** The task **
Scan the data below for the string "blue". Show every line where it turns up.

** Dataset entries **

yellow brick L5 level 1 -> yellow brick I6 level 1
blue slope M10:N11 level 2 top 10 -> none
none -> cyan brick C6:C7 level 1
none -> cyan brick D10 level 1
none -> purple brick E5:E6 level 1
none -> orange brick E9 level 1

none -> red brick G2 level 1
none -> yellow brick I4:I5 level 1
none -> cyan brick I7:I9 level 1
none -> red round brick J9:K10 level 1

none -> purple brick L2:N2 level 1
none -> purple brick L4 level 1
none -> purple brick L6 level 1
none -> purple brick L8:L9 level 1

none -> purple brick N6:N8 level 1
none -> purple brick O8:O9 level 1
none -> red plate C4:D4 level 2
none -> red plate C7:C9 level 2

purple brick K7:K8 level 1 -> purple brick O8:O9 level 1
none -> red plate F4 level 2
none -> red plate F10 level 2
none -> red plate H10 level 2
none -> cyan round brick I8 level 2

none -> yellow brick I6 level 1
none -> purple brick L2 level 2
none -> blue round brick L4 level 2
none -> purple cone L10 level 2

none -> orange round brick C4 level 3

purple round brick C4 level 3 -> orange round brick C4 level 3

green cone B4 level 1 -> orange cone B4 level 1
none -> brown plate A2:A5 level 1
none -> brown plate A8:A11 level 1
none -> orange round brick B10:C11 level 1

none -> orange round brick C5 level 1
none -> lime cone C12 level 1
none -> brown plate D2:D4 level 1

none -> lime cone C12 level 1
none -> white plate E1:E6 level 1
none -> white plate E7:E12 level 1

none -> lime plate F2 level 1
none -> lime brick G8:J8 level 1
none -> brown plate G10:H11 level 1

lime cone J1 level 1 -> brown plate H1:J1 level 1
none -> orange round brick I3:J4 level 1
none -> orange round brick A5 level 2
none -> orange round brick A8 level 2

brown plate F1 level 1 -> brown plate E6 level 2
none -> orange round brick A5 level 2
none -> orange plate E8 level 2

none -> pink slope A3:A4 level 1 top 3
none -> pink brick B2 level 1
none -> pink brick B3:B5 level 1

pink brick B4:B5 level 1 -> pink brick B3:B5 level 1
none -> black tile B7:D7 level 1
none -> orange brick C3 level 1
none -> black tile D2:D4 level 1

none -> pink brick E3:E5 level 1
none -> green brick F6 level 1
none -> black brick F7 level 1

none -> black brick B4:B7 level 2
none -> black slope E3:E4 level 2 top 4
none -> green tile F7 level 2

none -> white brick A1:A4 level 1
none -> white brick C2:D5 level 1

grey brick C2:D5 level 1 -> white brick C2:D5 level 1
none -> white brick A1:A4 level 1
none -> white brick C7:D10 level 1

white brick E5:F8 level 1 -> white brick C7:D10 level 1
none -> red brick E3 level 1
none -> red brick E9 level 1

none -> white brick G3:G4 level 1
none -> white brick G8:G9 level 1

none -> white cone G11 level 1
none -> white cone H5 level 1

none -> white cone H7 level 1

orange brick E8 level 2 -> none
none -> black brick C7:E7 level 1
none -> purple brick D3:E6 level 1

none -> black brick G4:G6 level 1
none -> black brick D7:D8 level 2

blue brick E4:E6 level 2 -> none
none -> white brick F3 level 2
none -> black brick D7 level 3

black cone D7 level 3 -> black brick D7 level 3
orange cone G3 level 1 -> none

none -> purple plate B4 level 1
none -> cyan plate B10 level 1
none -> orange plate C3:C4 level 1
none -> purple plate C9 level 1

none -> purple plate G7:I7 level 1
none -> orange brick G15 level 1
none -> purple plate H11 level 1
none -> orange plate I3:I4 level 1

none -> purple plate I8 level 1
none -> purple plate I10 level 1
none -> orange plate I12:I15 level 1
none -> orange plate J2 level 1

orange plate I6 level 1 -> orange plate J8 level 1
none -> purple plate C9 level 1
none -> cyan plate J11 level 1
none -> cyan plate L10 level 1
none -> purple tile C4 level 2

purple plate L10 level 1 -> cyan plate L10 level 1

** Exercise response **
blue slope M10:N11 level 2 top 10 -> none
none -> blue round brick L4 level 2
blue brick E4:E6 level 2 -> none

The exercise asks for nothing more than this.